(EXERCISE MATERIAL)
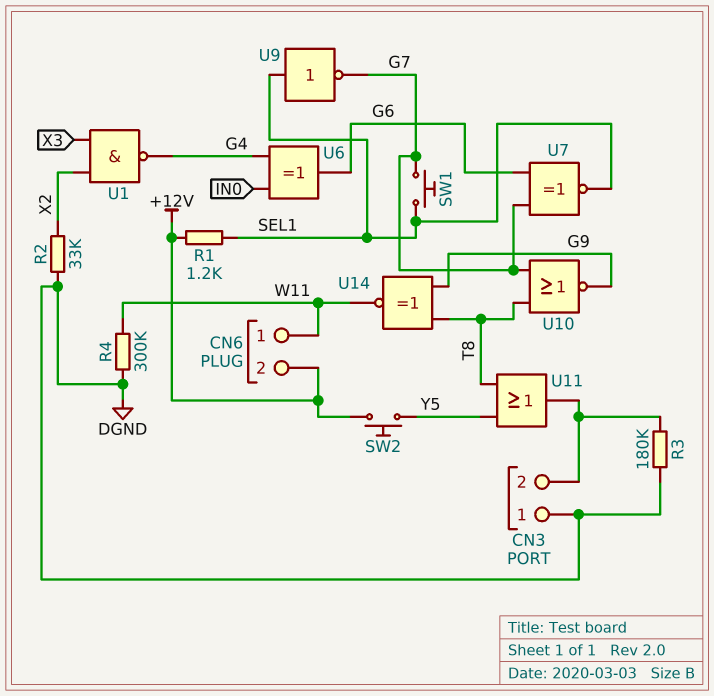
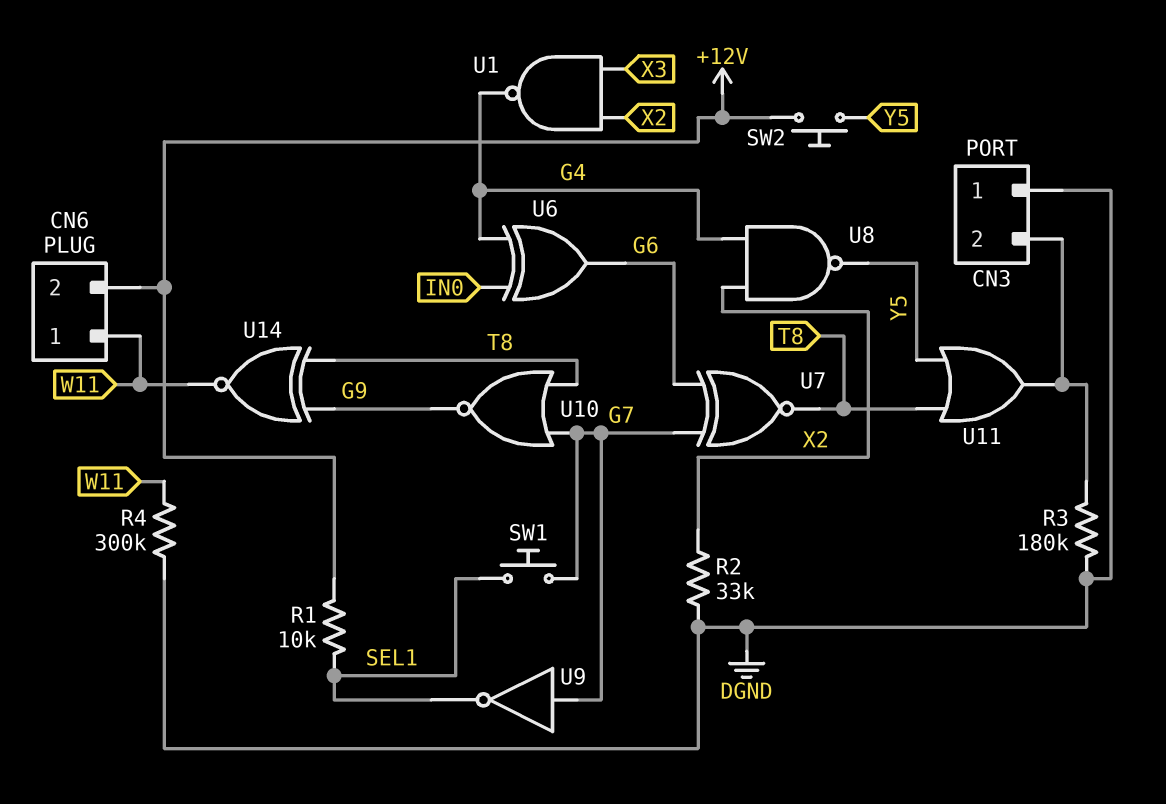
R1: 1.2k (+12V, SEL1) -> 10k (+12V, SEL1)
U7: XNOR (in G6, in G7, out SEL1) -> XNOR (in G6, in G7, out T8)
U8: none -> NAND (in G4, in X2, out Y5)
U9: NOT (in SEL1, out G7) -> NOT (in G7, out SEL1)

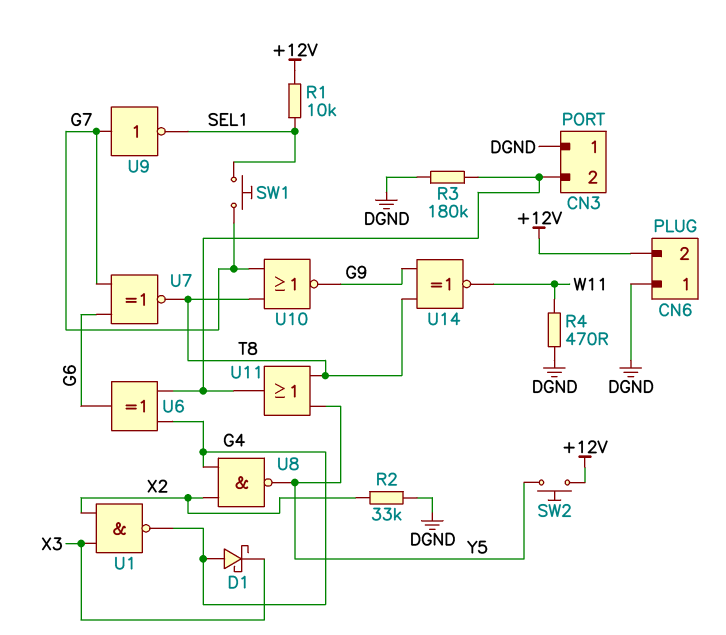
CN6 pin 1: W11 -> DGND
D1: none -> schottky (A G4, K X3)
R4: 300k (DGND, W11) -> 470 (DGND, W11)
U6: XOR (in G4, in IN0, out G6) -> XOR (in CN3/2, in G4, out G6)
(End EXERCISE MATERIAL)
(EXERCISE MATERIAL)
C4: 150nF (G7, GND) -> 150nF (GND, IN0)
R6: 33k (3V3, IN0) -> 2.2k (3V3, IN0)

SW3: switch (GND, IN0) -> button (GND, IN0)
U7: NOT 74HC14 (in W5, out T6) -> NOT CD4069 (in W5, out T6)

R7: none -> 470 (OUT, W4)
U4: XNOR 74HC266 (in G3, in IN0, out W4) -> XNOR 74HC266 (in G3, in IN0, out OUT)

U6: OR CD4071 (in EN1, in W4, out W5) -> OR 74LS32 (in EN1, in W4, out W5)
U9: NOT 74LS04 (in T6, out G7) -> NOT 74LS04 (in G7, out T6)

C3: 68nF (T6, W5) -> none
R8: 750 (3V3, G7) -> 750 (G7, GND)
(End EXERCISE MATERIAL)
Copy every line of the data where "XNOR" is found.

### YOUR RESPONSE
U7: XNOR (in G6, in G7, out SEL1) -> XNOR (in G6, in G7, out T8)
U4: XNOR 74HC266 (in G3, in IN0, out W4) -> XNOR 74HC266 (in G3, in IN0, out OUT)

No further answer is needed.